### REQUIRED WORK
Reproduce the whole listing below without its pictures, exactly as written.

### MATERIAL PROVIDED
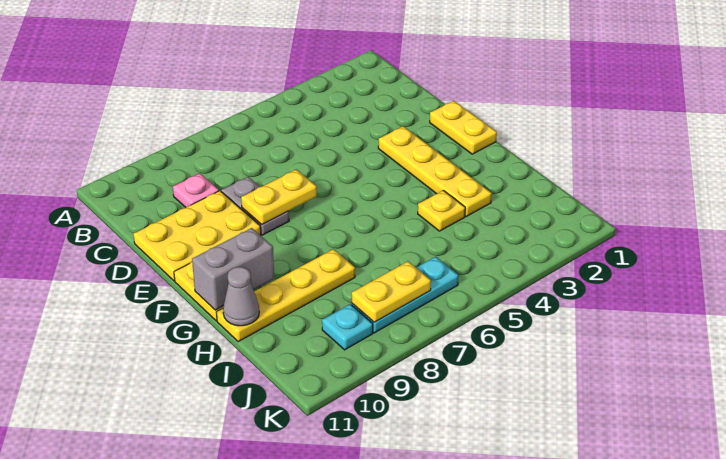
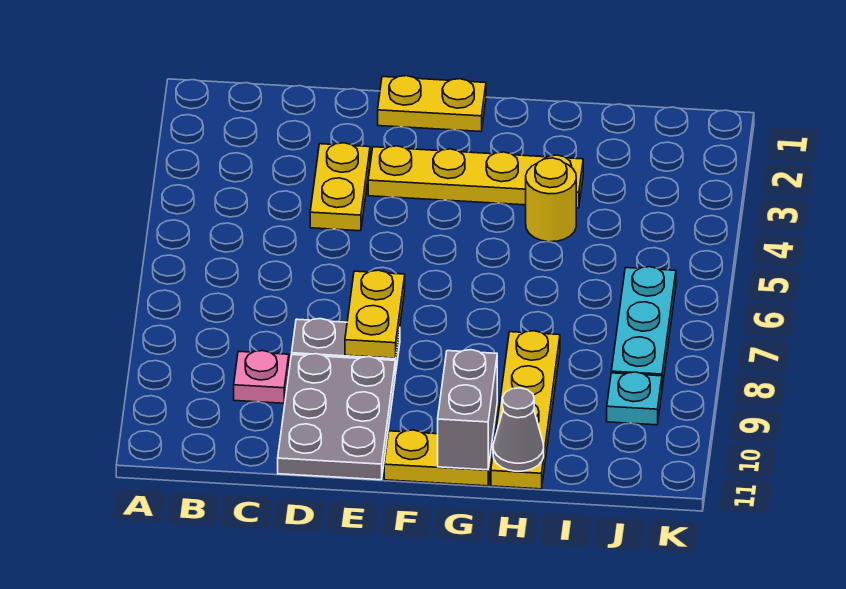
yellow plate D9:E11 level 1 -> grey plate D9:E11 level 1
yellow plate H4 level 1 -> yellow round brick H4 level 1
yellow plate J7:J8 level 2 -> yellow plate D3:D4 level 1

### EXERCISE RESULT
yellow plate D9:E11 level 1 -> grey plate D9:E11 level 1
yellow plate H4 level 1 -> yellow round brick H4 level 1
yellow plate J7:J8 level 2 -> yellow plate D3:D4 level 1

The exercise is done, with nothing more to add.